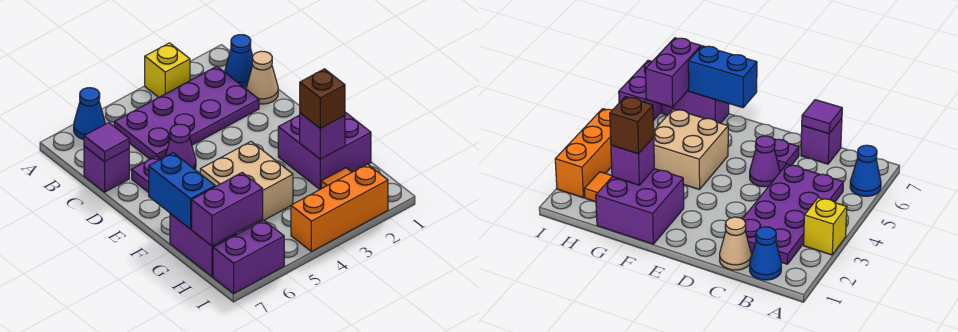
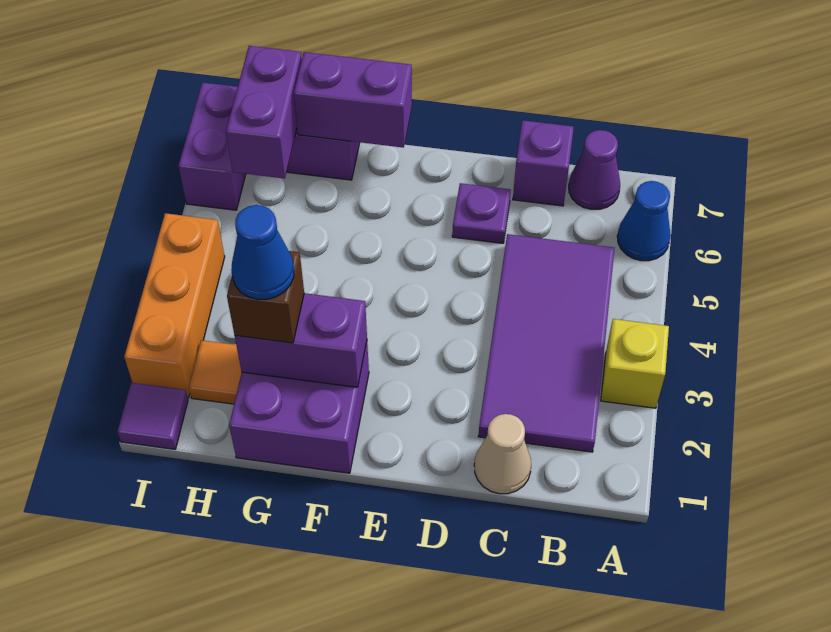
blue cone B1 level 1 -> blue cone G2 level 4
purple plate B2:C5 level 1 -> purple tile B2:C5 level 1
purple tile C7 level 2 -> purple tile I1 level 1
purple cone D5 level 1 -> purple cone B7 level 1
tan brick F4:G5 level 1 -> none
blue brick F7:G7 level 2 -> purple brick F7:G7 level 2
purple brick G2 level 2 -> purple brick F2:G2 level 2

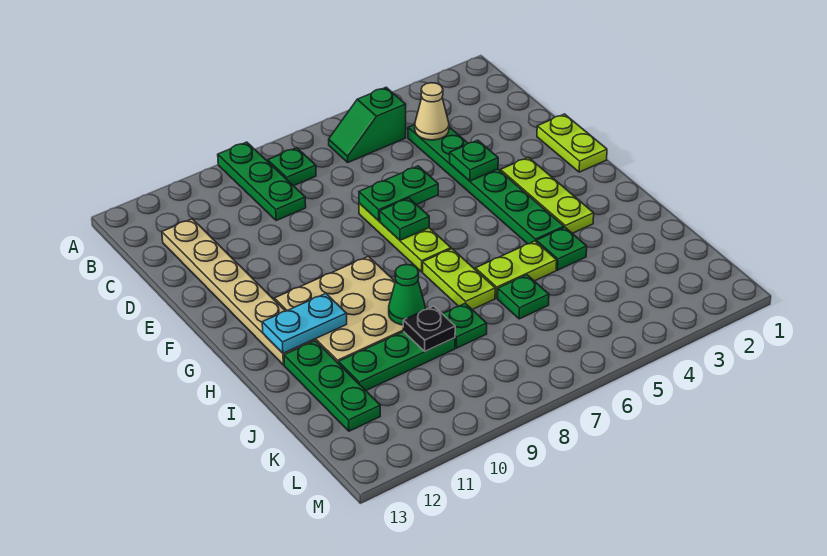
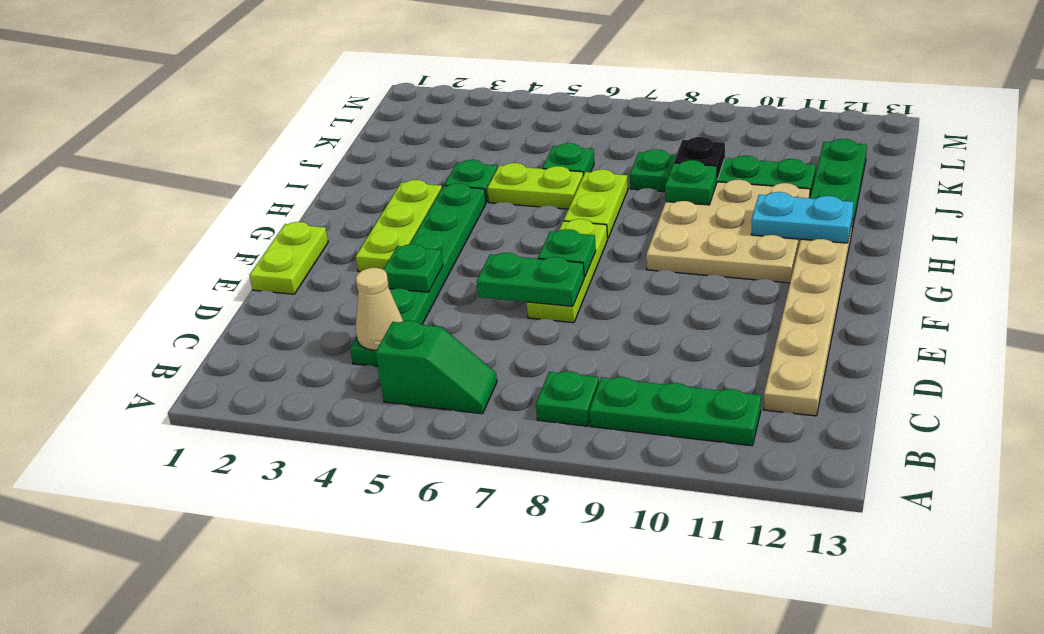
green plate A9:C9 level 1 -> green plate B9:B11 level 1
green cone I9 level 2 -> green plate I9 level 2

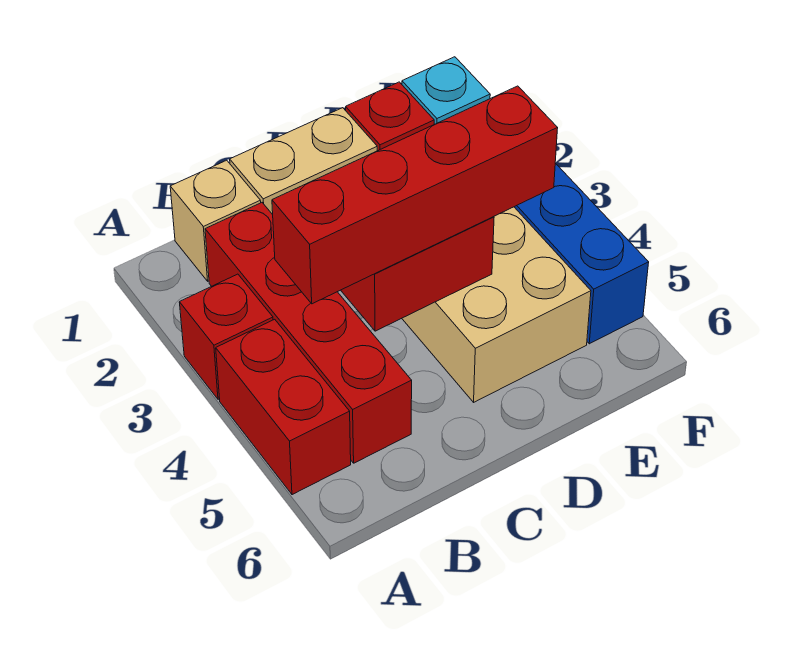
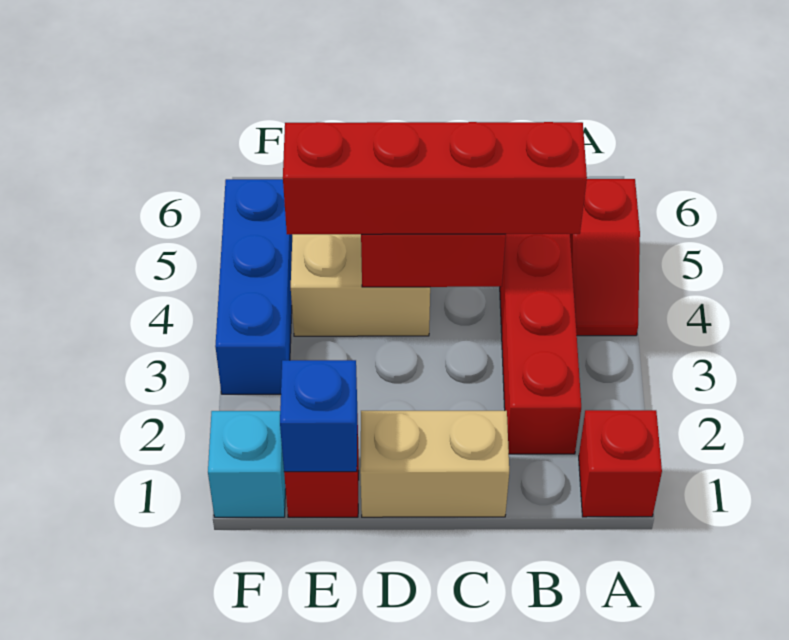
red brick A3 level 1 -> red brick A1 level 1
red brick A4:A5 level 1 -> red slope A4:A5 level 1 top 5
tan brick B1 level 1 -> none
none -> blue brick E1 level 2

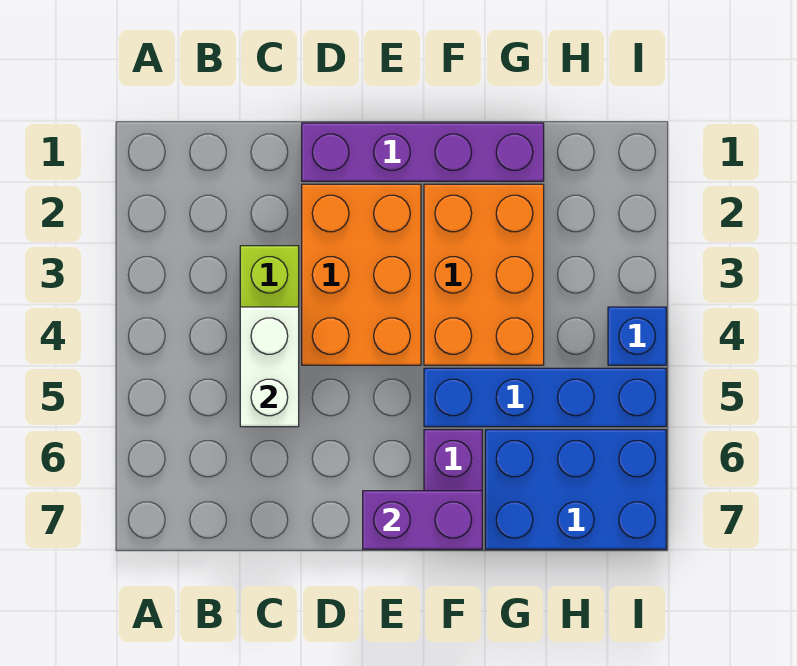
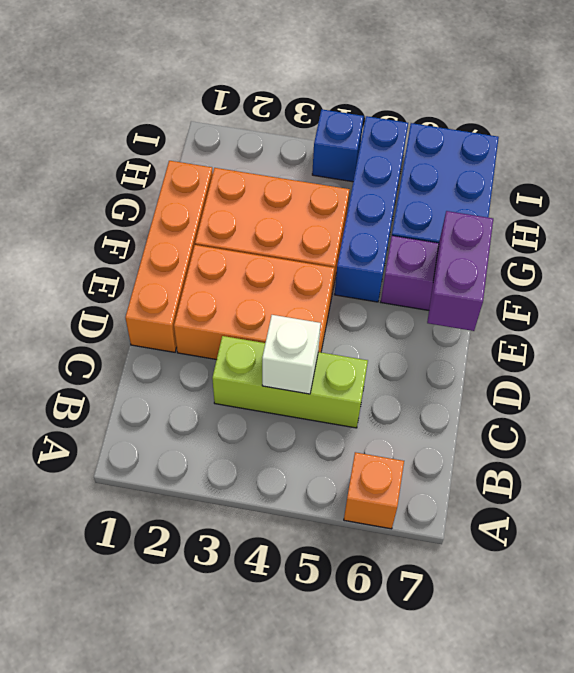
none -> orange brick A6 level 1
white brick C4:C5 level 2 -> white brick C4 level 2
purple brick D1:G1 level 1 -> orange brick D1:G1 level 1

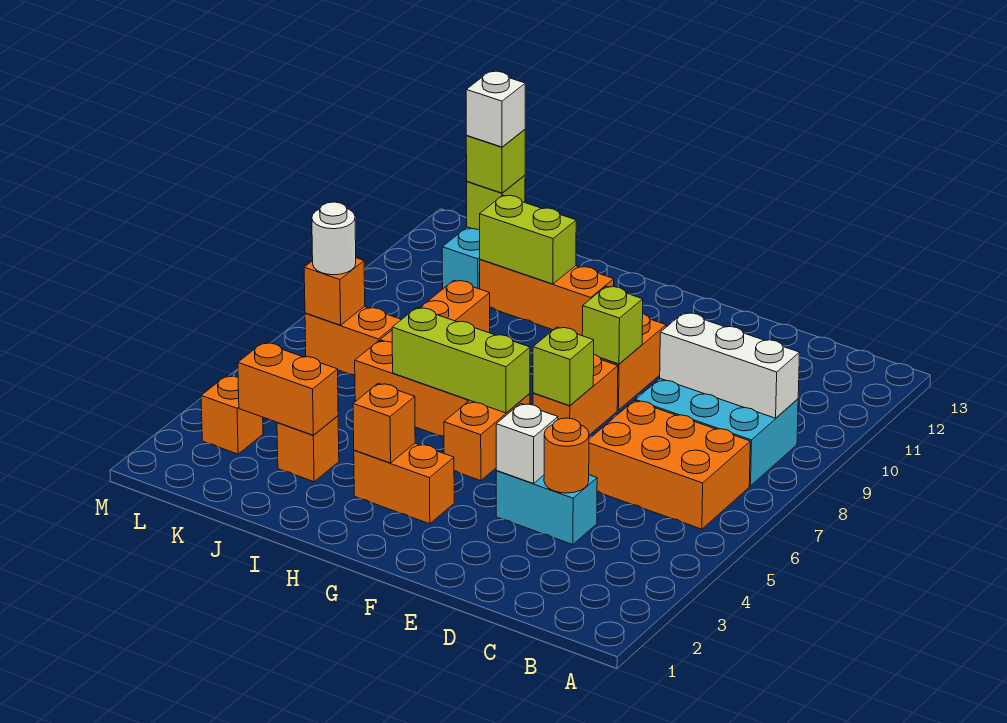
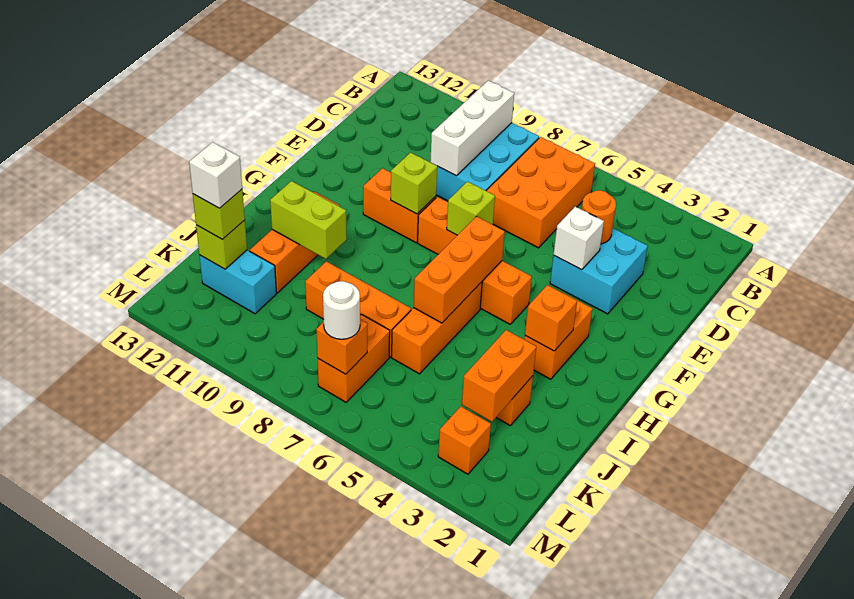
cyan brick D4:E4 level 1 -> cyan brick D3:E4 level 1
lime brick G6:I6 level 2 -> orange brick G6:I6 level 2
lime brick I11:J11 level 2 -> lime brick I10:I11 level 2

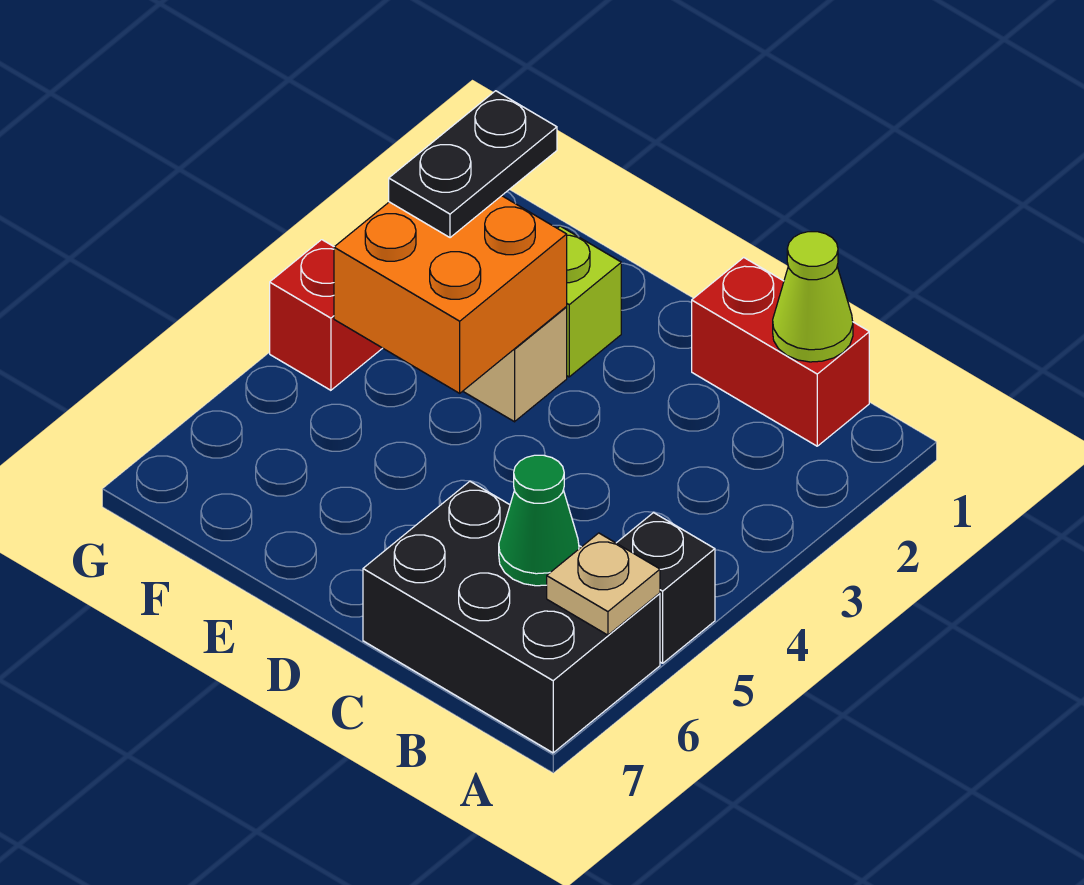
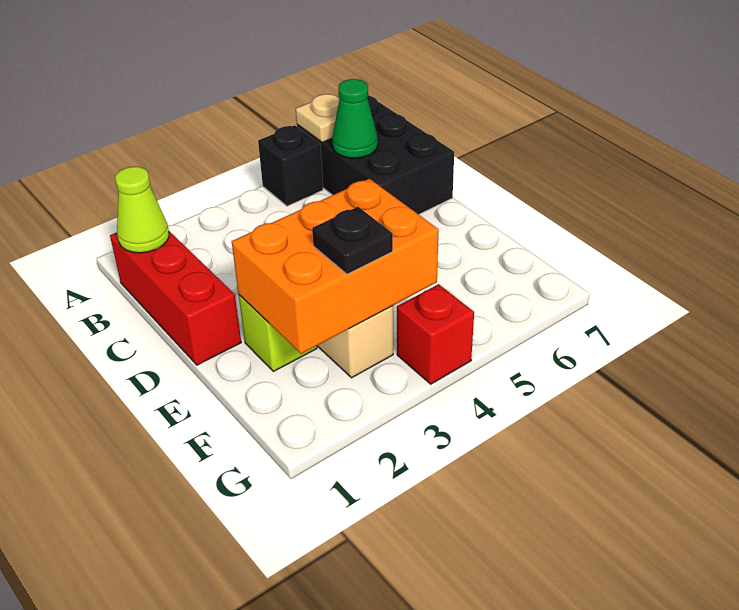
red brick B1:C1 level 1 -> red brick B1:D1 level 1
orange brick E3:F4 level 2 -> orange brick E2:F4 level 2
black plate F2:F3 level 3 -> black plate F3 level 3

━━━━━━━━━━━━━━━━━━━━━━━━━━━━━━

__REQUIREMENT__
We ask that the entries above be copied exactly, with the pictures omitted.

__OUTPUT FOR THIS TASK__
blue cone B1 level 1 -> blue cone G2 level 4
purple plate B2:C5 level 1 -> purple tile B2:C5 level 1
purple tile C7 level 2 -> purple tile I1 level 1
purple cone D5 level 1 -> purple cone B7 level 1
tan brick F4:G5 level 1 -> none
blue brick F7:G7 level 2 -> purple brick F7:G7 level 2
purple brick G2 level 2 -> purple brick F2:G2 level 2

green plate A9:C9 level 1 -> green plate B9:B11 level 1
green cone I9 level 2 -> green plate I9 level 2

red brick A3 level 1 -> red brick A1 level 1
red brick A4:A5 level 1 -> red slope A4:A5 level 1 top 5
tan brick B1 level 1 -> none
none -> blue brick E1 level 2

none -> orange brick A6 level 1
white brick C4:C5 level 2 -> white brick C4 level 2
purple brick D1:G1 level 1 -> orange brick D1:G1 level 1

cyan brick D4:E4 level 1 -> cyan brick D3:E4 level 1
lime brick G6:I6 level 2 -> orange brick G6:I6 level 2
lime brick I11:J11 level 2 -> lime brick I10:I11 level 2

red brick B1:C1 level 1 -> red brick B1:D1 level 1
orange brick E3:F4 level 2 -> orange brick E2:F4 level 2
black plate F2:F3 level 3 -> black plate F3 level 3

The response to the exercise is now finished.